Short exercise: Could you output all of the records below again, word for word, with nothing changed?

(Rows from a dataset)
────────────────────

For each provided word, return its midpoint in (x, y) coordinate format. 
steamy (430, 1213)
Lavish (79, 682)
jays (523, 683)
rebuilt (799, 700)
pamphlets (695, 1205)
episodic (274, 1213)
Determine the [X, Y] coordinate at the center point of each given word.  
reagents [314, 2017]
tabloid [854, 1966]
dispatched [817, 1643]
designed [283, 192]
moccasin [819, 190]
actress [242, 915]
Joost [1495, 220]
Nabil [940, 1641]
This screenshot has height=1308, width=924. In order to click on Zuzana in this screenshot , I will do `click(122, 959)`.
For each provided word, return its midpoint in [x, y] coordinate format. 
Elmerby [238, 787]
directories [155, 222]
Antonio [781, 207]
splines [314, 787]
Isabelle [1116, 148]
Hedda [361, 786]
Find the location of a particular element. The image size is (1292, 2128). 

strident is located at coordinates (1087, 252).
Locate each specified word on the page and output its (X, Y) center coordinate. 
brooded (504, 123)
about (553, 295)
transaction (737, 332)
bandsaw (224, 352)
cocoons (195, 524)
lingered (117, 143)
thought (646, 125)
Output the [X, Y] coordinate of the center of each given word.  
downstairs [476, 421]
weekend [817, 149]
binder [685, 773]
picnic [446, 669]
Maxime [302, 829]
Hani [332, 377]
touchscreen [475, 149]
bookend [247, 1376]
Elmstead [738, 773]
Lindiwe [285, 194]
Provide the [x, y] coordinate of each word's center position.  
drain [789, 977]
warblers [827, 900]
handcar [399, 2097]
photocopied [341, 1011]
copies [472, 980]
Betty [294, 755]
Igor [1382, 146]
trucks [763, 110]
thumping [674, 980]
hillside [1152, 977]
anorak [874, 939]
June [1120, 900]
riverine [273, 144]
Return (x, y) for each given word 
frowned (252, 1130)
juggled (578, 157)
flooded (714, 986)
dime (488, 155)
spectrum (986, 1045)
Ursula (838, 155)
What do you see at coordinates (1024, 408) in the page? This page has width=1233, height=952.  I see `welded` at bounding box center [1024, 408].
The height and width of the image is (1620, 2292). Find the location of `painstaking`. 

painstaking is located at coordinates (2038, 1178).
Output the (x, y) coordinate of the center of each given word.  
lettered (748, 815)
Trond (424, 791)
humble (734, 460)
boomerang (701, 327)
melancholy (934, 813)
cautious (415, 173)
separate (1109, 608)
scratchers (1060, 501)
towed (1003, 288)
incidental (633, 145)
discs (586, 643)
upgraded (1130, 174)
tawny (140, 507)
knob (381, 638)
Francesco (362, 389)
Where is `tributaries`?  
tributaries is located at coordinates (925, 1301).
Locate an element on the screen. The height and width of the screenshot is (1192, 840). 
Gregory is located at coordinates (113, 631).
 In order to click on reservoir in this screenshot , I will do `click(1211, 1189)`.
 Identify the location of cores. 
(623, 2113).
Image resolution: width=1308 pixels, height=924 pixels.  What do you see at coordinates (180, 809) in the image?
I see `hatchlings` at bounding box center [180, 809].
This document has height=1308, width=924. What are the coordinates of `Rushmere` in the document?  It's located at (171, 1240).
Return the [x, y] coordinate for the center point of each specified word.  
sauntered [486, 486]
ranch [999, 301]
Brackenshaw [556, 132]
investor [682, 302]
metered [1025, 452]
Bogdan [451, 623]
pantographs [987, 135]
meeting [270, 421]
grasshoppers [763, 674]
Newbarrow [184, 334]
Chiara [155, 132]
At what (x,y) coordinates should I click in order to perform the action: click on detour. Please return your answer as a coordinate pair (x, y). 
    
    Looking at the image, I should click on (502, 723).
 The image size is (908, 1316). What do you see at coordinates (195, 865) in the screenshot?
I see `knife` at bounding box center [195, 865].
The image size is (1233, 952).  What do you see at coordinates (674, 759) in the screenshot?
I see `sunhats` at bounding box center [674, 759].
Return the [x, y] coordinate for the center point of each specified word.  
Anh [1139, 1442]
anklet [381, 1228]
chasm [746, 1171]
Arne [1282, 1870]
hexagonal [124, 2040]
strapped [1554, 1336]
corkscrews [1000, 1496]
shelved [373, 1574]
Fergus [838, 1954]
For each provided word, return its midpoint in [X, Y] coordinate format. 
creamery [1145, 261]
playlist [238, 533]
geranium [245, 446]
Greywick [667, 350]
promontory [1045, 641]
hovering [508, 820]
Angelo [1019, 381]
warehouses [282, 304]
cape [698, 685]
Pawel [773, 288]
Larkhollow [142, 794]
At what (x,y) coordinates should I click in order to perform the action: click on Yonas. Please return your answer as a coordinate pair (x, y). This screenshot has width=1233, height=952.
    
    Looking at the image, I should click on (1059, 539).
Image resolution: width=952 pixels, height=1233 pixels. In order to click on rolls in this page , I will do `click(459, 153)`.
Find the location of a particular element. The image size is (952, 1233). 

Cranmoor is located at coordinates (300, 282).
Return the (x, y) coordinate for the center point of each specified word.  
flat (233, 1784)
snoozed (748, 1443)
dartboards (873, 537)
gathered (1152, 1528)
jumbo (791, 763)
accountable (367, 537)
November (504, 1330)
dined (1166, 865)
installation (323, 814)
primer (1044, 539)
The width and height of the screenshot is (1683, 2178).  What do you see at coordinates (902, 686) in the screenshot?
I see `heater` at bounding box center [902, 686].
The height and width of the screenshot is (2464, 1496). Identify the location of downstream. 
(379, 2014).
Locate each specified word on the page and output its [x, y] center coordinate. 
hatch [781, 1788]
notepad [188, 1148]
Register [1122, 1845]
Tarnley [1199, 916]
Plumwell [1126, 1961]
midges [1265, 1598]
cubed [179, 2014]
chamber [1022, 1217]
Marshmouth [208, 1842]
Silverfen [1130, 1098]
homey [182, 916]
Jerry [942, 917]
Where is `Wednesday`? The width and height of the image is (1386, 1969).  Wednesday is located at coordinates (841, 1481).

────────────────────

Finished exercise:
For each provided word, return its midpoint in (x, y) coordinate format. 
steamy (430, 1213)
Lavish (79, 682)
jays (523, 683)
rebuilt (799, 700)
pamphlets (695, 1205)
episodic (274, 1213)
Determine the [X, Y] coordinate at the center point of each given word.  
reagents [314, 2017]
tabloid [854, 1966]
dispatched [817, 1643]
designed [283, 192]
moccasin [819, 190]
actress [242, 915]
Joost [1495, 220]
Nabil [940, 1641]
This screenshot has height=1308, width=924. In order to click on Zuzana in this screenshot , I will do `click(122, 959)`.
For each provided word, return its midpoint in [x, y] coordinate format. 
Elmerby [238, 787]
directories [155, 222]
Antonio [781, 207]
splines [314, 787]
Isabelle [1116, 148]
Hedda [361, 786]
Find the location of a particular element. The image size is (1292, 2128). 

strident is located at coordinates (1087, 252).
Locate each specified word on the page and output its (X, Y) center coordinate. 
brooded (504, 123)
about (553, 295)
transaction (737, 332)
bandsaw (224, 352)
cocoons (195, 524)
lingered (117, 143)
thought (646, 125)
Output the [X, Y] coordinate of the center of each given word.  
downstairs [476, 421]
weekend [817, 149]
binder [685, 773]
picnic [446, 669]
Maxime [302, 829]
Hani [332, 377]
touchscreen [475, 149]
bookend [247, 1376]
Elmstead [738, 773]
Lindiwe [285, 194]
Provide the [x, y] coordinate of each word's center position.  
drain [789, 977]
warblers [827, 900]
handcar [399, 2097]
photocopied [341, 1011]
copies [472, 980]
Betty [294, 755]
Igor [1382, 146]
trucks [763, 110]
thumping [674, 980]
hillside [1152, 977]
anorak [874, 939]
June [1120, 900]
riverine [273, 144]
Return (x, y) for each given word 
frowned (252, 1130)
juggled (578, 157)
flooded (714, 986)
dime (488, 155)
spectrum (986, 1045)
Ursula (838, 155)
What do you see at coordinates (1024, 408) in the page? This page has width=1233, height=952.  I see `welded` at bounding box center [1024, 408].
The height and width of the image is (1620, 2292). Find the location of `painstaking`. 

painstaking is located at coordinates (2038, 1178).
Output the (x, y) coordinate of the center of each given word.  
lettered (748, 815)
Trond (424, 791)
humble (734, 460)
boomerang (701, 327)
melancholy (934, 813)
cautious (415, 173)
separate (1109, 608)
scratchers (1060, 501)
towed (1003, 288)
incidental (633, 145)
discs (586, 643)
upgraded (1130, 174)
tawny (140, 507)
knob (381, 638)
Francesco (362, 389)
Where is `tributaries`?  
tributaries is located at coordinates (925, 1301).
Locate an element on the screen. The height and width of the screenshot is (1192, 840). 
Gregory is located at coordinates (113, 631).
 In order to click on reservoir in this screenshot , I will do `click(1211, 1189)`.
 Identify the location of cores. 
(623, 2113).
Image resolution: width=1308 pixels, height=924 pixels.  What do you see at coordinates (180, 809) in the image?
I see `hatchlings` at bounding box center [180, 809].
This document has height=1308, width=924. What are the coordinates of `Rushmere` in the document?  It's located at (171, 1240).
Return the [x, y] coordinate for the center point of each specified word.  
sauntered [486, 486]
ranch [999, 301]
Brackenshaw [556, 132]
investor [682, 302]
metered [1025, 452]
Bogdan [451, 623]
pantographs [987, 135]
meeting [270, 421]
grasshoppers [763, 674]
Newbarrow [184, 334]
Chiara [155, 132]
At what (x,y) coordinates should I click in order to perform the action: click on detour. Please return your answer as a coordinate pair (x, y). 
    
    Looking at the image, I should click on (502, 723).
 The image size is (908, 1316). What do you see at coordinates (195, 865) in the screenshot?
I see `knife` at bounding box center [195, 865].
The image size is (1233, 952).  What do you see at coordinates (674, 759) in the screenshot?
I see `sunhats` at bounding box center [674, 759].
Return the [x, y] coordinate for the center point of each specified word.  
Anh [1139, 1442]
anklet [381, 1228]
chasm [746, 1171]
Arne [1282, 1870]
hexagonal [124, 2040]
strapped [1554, 1336]
corkscrews [1000, 1496]
shelved [373, 1574]
Fergus [838, 1954]
For each provided word, return its midpoint in [X, Y] coordinate format. 
creamery [1145, 261]
playlist [238, 533]
geranium [245, 446]
Greywick [667, 350]
promontory [1045, 641]
hovering [508, 820]
Angelo [1019, 381]
warehouses [282, 304]
cape [698, 685]
Pawel [773, 288]
Larkhollow [142, 794]
At what (x,y) coordinates should I click in order to perform the action: click on Yonas. Please return your answer as a coordinate pair (x, y). This screenshot has width=1233, height=952.
    
    Looking at the image, I should click on (1059, 539).
Image resolution: width=952 pixels, height=1233 pixels. In order to click on rolls in this page , I will do `click(459, 153)`.
Find the location of a particular element. The image size is (952, 1233). 

Cranmoor is located at coordinates (300, 282).
Return the (x, y) coordinate for the center point of each specified word.  
flat (233, 1784)
snoozed (748, 1443)
dartboards (873, 537)
gathered (1152, 1528)
jumbo (791, 763)
accountable (367, 537)
November (504, 1330)
dined (1166, 865)
installation (323, 814)
primer (1044, 539)
The width and height of the screenshot is (1683, 2178).  What do you see at coordinates (902, 686) in the screenshot?
I see `heater` at bounding box center [902, 686].
The height and width of the screenshot is (2464, 1496). Identify the location of downstream. 
(379, 2014).
Locate each specified word on the page and output its [x, y] center coordinate. 
hatch [781, 1788]
notepad [188, 1148]
Register [1122, 1845]
Tarnley [1199, 916]
Plumwell [1126, 1961]
midges [1265, 1598]
cubed [179, 2014]
chamber [1022, 1217]
Marshmouth [208, 1842]
Silverfen [1130, 1098]
homey [182, 916]
Jerry [942, 917]
Where is `Wednesday`? The width and height of the image is (1386, 1969).  Wednesday is located at coordinates (841, 1481).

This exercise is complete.